For this exercise, write out only the lines of the entries below from the one with "orange rectangle: (52, 37) -> (24, 28), moved" up to and including the one with "purple semicircle: (505, 591)", exactly as they are. Pictures stay out.

═════ AVAILABLE RECORDS ═════

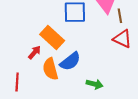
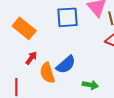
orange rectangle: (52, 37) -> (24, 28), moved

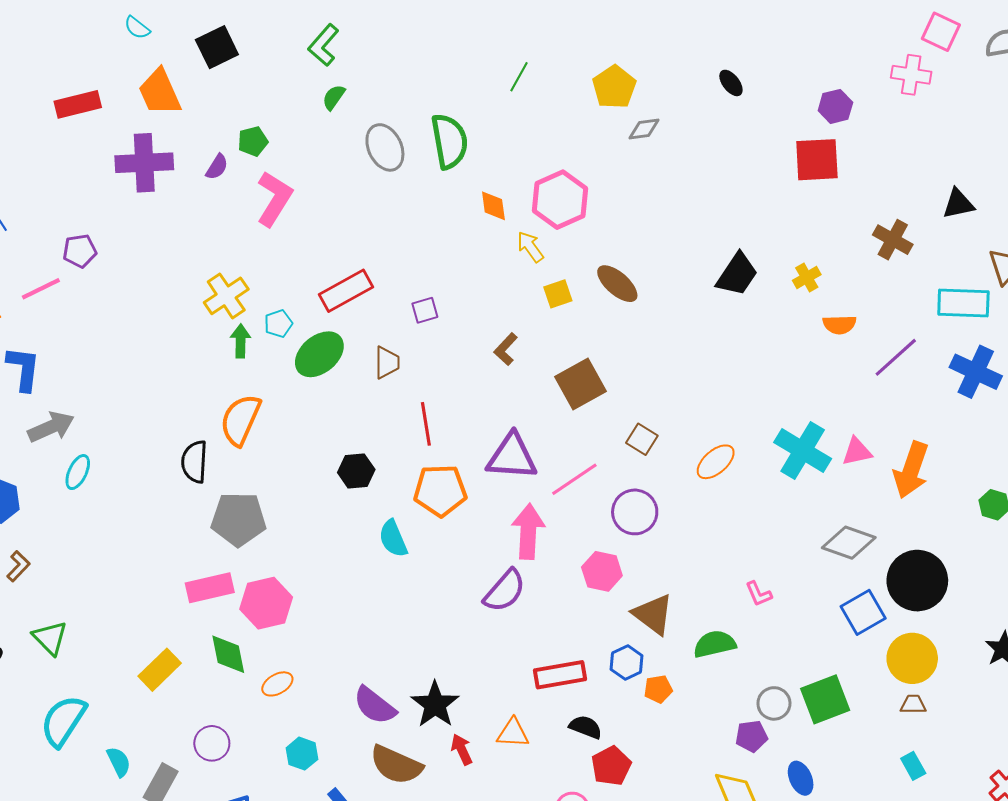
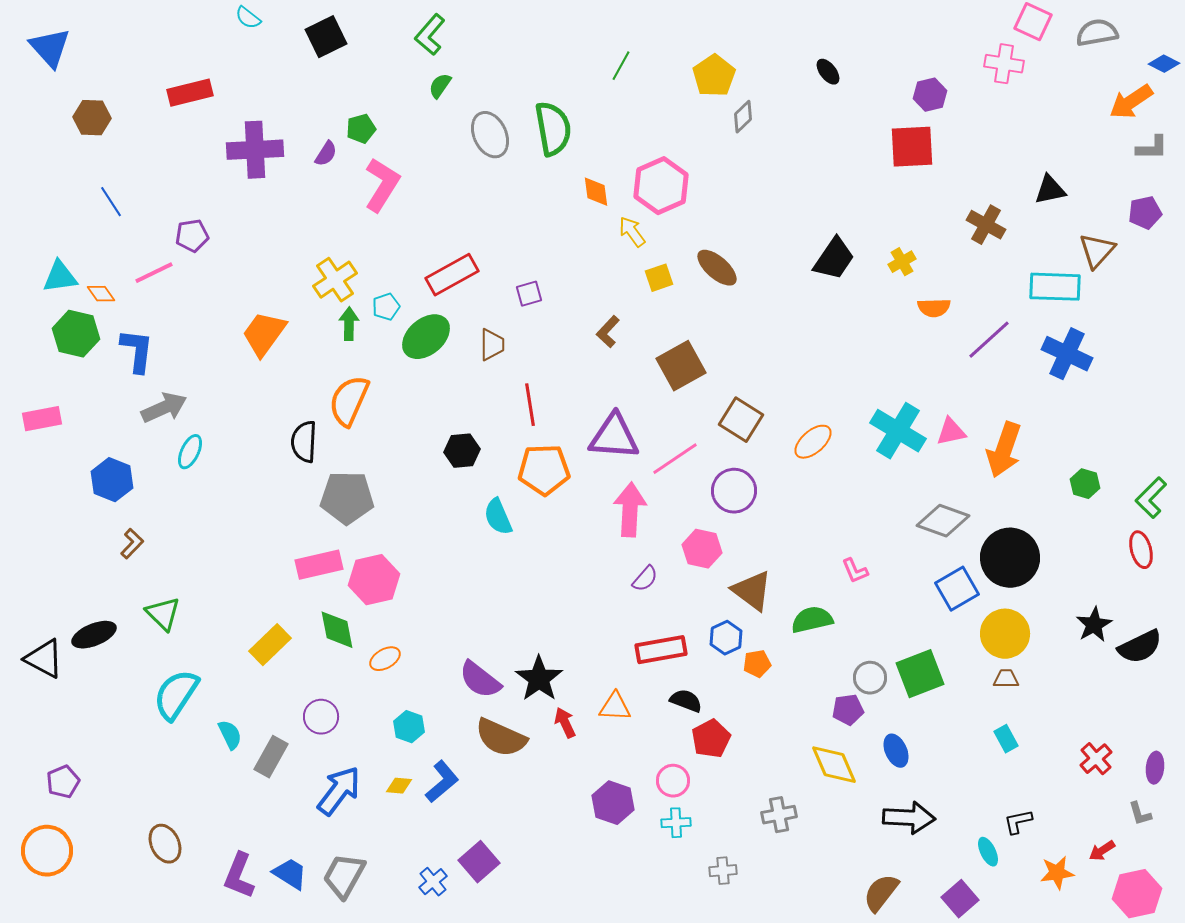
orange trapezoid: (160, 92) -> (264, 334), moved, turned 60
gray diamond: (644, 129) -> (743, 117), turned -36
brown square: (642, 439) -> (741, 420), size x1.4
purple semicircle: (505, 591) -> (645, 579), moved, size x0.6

═════
═════ AVAILABLE RECORDS ═════

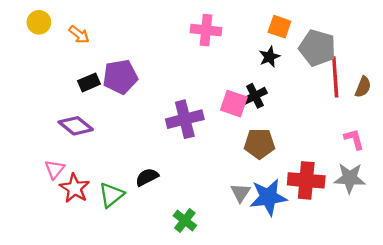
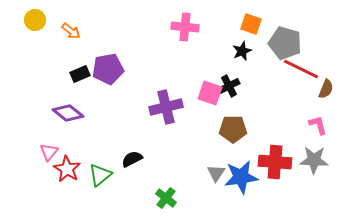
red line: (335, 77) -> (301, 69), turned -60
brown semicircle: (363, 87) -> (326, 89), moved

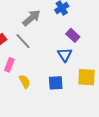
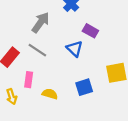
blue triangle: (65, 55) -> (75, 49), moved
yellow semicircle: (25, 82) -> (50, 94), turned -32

═════

● **RESULT OF THIS TASK**:
orange rectangle: (52, 37) -> (24, 28), moved

orange trapezoid: (160, 92) -> (264, 334), moved, turned 60
gray diamond: (644, 129) -> (743, 117), turned -36
brown square: (642, 439) -> (741, 420), size x1.4
purple semicircle: (505, 591) -> (645, 579), moved, size x0.6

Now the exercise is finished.